Data extract:
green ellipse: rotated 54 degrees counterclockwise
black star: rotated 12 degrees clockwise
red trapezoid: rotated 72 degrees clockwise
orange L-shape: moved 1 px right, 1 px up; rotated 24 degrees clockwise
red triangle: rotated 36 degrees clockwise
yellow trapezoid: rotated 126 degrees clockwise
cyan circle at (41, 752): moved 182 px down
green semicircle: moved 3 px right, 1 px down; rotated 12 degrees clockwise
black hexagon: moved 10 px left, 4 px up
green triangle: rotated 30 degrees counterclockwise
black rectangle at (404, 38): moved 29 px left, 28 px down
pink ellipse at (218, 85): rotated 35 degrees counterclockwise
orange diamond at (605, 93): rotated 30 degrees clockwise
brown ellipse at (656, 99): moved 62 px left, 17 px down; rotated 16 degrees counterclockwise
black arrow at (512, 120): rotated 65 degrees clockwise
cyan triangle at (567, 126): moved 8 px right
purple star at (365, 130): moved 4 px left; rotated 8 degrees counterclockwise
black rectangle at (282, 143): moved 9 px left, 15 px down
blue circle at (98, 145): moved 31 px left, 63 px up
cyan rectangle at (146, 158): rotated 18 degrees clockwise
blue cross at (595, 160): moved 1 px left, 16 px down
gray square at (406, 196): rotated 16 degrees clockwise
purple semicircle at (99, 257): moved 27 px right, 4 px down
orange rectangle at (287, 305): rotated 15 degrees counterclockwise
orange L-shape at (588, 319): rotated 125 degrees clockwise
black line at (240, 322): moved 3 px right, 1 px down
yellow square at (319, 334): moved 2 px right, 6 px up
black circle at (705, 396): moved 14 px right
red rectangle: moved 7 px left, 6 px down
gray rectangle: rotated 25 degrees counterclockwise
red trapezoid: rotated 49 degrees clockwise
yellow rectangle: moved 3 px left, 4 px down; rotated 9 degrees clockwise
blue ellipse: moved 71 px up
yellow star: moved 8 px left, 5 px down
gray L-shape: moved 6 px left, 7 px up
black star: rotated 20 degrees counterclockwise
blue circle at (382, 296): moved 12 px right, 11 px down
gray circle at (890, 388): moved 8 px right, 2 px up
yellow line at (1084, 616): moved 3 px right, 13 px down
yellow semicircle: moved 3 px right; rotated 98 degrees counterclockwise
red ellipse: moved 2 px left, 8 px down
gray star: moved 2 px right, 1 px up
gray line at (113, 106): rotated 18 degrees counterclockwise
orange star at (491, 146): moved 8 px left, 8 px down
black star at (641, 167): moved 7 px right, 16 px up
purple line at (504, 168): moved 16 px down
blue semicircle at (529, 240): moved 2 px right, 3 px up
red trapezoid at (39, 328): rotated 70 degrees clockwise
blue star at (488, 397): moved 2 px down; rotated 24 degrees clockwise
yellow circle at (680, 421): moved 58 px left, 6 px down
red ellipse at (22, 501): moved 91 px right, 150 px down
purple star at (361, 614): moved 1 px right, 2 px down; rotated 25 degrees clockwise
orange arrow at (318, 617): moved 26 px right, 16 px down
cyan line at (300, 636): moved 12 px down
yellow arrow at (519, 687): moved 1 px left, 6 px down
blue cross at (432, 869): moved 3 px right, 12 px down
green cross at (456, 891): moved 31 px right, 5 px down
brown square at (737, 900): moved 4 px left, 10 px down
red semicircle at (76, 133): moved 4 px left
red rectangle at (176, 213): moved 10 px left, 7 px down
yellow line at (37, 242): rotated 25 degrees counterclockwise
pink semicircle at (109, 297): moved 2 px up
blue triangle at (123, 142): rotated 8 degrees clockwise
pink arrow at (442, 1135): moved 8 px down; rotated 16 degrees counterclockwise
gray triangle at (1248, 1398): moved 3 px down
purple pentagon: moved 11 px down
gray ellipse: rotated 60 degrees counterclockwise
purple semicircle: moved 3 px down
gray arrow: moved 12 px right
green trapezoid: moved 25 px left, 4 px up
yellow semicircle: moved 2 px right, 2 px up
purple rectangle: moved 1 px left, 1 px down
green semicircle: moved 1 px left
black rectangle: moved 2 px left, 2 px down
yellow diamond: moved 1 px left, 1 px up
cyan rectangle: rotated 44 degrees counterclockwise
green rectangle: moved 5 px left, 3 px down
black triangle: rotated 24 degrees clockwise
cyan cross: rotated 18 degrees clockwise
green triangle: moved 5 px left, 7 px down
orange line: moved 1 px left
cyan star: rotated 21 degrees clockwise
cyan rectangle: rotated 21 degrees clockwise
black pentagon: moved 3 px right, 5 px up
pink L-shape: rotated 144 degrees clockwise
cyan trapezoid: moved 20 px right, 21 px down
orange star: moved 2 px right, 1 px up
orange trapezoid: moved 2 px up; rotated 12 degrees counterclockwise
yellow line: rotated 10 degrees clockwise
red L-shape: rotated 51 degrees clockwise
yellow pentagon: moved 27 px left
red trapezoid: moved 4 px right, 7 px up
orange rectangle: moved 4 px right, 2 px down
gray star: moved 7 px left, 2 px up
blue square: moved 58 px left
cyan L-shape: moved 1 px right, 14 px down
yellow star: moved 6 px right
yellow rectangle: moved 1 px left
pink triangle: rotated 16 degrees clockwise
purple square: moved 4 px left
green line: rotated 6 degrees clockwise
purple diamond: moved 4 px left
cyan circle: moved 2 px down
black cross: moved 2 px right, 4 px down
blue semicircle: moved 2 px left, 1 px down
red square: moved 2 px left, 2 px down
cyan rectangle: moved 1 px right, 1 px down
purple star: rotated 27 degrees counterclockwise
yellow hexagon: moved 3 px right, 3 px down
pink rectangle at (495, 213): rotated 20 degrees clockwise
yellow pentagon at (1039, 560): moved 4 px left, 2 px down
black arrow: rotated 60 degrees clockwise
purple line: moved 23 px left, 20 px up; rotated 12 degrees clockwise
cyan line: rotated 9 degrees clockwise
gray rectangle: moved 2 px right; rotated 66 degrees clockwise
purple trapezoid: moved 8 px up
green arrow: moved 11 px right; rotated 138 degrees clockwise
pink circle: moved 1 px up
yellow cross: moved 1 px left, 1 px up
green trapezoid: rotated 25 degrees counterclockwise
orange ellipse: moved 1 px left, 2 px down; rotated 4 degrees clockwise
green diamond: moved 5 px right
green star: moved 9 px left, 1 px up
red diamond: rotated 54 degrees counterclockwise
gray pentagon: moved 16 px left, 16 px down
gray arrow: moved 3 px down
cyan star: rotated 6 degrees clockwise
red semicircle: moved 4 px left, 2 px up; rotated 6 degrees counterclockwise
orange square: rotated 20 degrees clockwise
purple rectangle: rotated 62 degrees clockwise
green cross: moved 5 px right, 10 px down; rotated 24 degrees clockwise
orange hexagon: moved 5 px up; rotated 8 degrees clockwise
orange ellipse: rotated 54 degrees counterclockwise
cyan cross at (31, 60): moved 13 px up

Problem description: Please give all the rows above again with "rotated" replaced by "turned" and every other part left unchanged.

Task solution:
green ellipse: turned 54 degrees counterclockwise
black star: turned 12 degrees clockwise
red trapezoid: turned 72 degrees clockwise
orange L-shape: moved 1 px right, 1 px up; turned 24 degrees clockwise
red triangle: turned 36 degrees clockwise
yellow trapezoid: turned 126 degrees clockwise
cyan circle at (41, 752): moved 182 px down
green semicircle: moved 3 px right, 1 px down; turned 12 degrees clockwise
black hexagon: moved 10 px left, 4 px up
green triangle: turned 30 degrees counterclockwise
black rectangle at (404, 38): moved 29 px left, 28 px down
pink ellipse at (218, 85): turned 35 degrees counterclockwise
orange diamond at (605, 93): turned 30 degrees clockwise
brown ellipse at (656, 99): moved 62 px left, 17 px down; turned 16 degrees counterclockwise
black arrow at (512, 120): turned 65 degrees clockwise
cyan triangle at (567, 126): moved 8 px right
purple star at (365, 130): moved 4 px left; turned 8 degrees counterclockwise
black rectangle at (282, 143): moved 9 px left, 15 px down
blue circle at (98, 145): moved 31 px left, 63 px up
cyan rectangle at (146, 158): turned 18 degrees clockwise
blue cross at (595, 160): moved 1 px left, 16 px down
gray square at (406, 196): turned 16 degrees clockwise
purple semicircle at (99, 257): moved 27 px right, 4 px down
orange rectangle at (287, 305): turned 15 degrees counterclockwise
orange L-shape at (588, 319): turned 125 degrees clockwise
black line at (240, 322): moved 3 px right, 1 px down
yellow square at (319, 334): moved 2 px right, 6 px up
black circle at (705, 396): moved 14 px right
red rectangle: moved 7 px left, 6 px down
gray rectangle: turned 25 degrees counterclockwise
red trapezoid: turned 49 degrees clockwise
yellow rectangle: moved 3 px left, 4 px down; turned 9 degrees clockwise
blue ellipse: moved 71 px up
yellow star: moved 8 px left, 5 px down
gray L-shape: moved 6 px left, 7 px up
black star: turned 20 degrees counterclockwise
blue circle at (382, 296): moved 12 px right, 11 px down
gray circle at (890, 388): moved 8 px right, 2 px up
yellow line at (1084, 616): moved 3 px right, 13 px down
yellow semicircle: moved 3 px right; turned 98 degrees counterclockwise
red ellipse: moved 2 px left, 8 px down
gray star: moved 2 px right, 1 px up
gray line at (113, 106): turned 18 degrees counterclockwise
orange star at (491, 146): moved 8 px left, 8 px down
black star at (641, 167): moved 7 px right, 16 px up
purple line at (504, 168): moved 16 px down
blue semicircle at (529, 240): moved 2 px right, 3 px up
red trapezoid at (39, 328): turned 70 degrees clockwise
blue star at (488, 397): moved 2 px down; turned 24 degrees clockwise
yellow circle at (680, 421): moved 58 px left, 6 px down
red ellipse at (22, 501): moved 91 px right, 150 px down
purple star at (361, 614): moved 1 px right, 2 px down; turned 25 degrees clockwise
orange arrow at (318, 617): moved 26 px right, 16 px down
cyan line at (300, 636): moved 12 px down
yellow arrow at (519, 687): moved 1 px left, 6 px down
blue cross at (432, 869): moved 3 px right, 12 px down
green cross at (456, 891): moved 31 px right, 5 px down
brown square at (737, 900): moved 4 px left, 10 px down
red semicircle at (76, 133): moved 4 px left
red rectangle at (176, 213): moved 10 px left, 7 px down
yellow line at (37, 242): turned 25 degrees counterclockwise
pink semicircle at (109, 297): moved 2 px up
blue triangle at (123, 142): turned 8 degrees clockwise
pink arrow at (442, 1135): moved 8 px down; turned 16 degrees counterclockwise
gray triangle at (1248, 1398): moved 3 px down
purple pentagon: moved 11 px down
gray ellipse: turned 60 degrees counterclockwise
purple semicircle: moved 3 px down
gray arrow: moved 12 px right
green trapezoid: moved 25 px left, 4 px up
yellow semicircle: moved 2 px right, 2 px up
purple rectangle: moved 1 px left, 1 px down
green semicircle: moved 1 px left
black rectangle: moved 2 px left, 2 px down
yellow diamond: moved 1 px left, 1 px up
cyan rectangle: turned 44 degrees counterclockwise
green rectangle: moved 5 px left, 3 px down
black triangle: turned 24 degrees clockwise
cyan cross: turned 18 degrees clockwise
green triangle: moved 5 px left, 7 px down
orange line: moved 1 px left
cyan star: turned 21 degrees clockwise
cyan rectangle: turned 21 degrees clockwise
black pentagon: moved 3 px right, 5 px up
pink L-shape: turned 144 degrees clockwise
cyan trapezoid: moved 20 px right, 21 px down
orange star: moved 2 px right, 1 px up
orange trapezoid: moved 2 px up; turned 12 degrees counterclockwise
yellow line: turned 10 degrees clockwise
red L-shape: turned 51 degrees clockwise
yellow pentagon: moved 27 px left
red trapezoid: moved 4 px right, 7 px up
orange rectangle: moved 4 px right, 2 px down
gray star: moved 7 px left, 2 px up
blue square: moved 58 px left
cyan L-shape: moved 1 px right, 14 px down
yellow star: moved 6 px right
yellow rectangle: moved 1 px left
pink triangle: turned 16 degrees clockwise
purple square: moved 4 px left
green line: turned 6 degrees clockwise
purple diamond: moved 4 px left
cyan circle: moved 2 px down
black cross: moved 2 px right, 4 px down
blue semicircle: moved 2 px left, 1 px down
red square: moved 2 px left, 2 px down
cyan rectangle: moved 1 px right, 1 px down
purple star: turned 27 degrees counterclockwise
yellow hexagon: moved 3 px right, 3 px down
pink rectangle at (495, 213): turned 20 degrees clockwise
yellow pentagon at (1039, 560): moved 4 px left, 2 px down
black arrow: turned 60 degrees clockwise
purple line: moved 23 px left, 20 px up; turned 12 degrees clockwise
cyan line: turned 9 degrees clockwise
gray rectangle: moved 2 px right; turned 66 degrees clockwise
purple trapezoid: moved 8 px up
green arrow: moved 11 px right; turned 138 degrees clockwise
pink circle: moved 1 px up
yellow cross: moved 1 px left, 1 px up
green trapezoid: turned 25 degrees counterclockwise
orange ellipse: moved 1 px left, 2 px down; turned 4 degrees clockwise
green diamond: moved 5 px right
green star: moved 9 px left, 1 px up
red diamond: turned 54 degrees counterclockwise
gray pentagon: moved 16 px left, 16 px down
gray arrow: moved 3 px down
cyan star: turned 6 degrees clockwise
red semicircle: moved 4 px left, 2 px up; turned 6 degrees counterclockwise
orange square: turned 20 degrees clockwise
purple rectangle: turned 62 degrees clockwise
green cross: moved 5 px right, 10 px down; turned 24 degrees clockwise
orange hexagon: moved 5 px up; turned 8 degrees clockwise
orange ellipse: turned 54 degrees counterclockwise
cyan cross at (31, 60): moved 13 px up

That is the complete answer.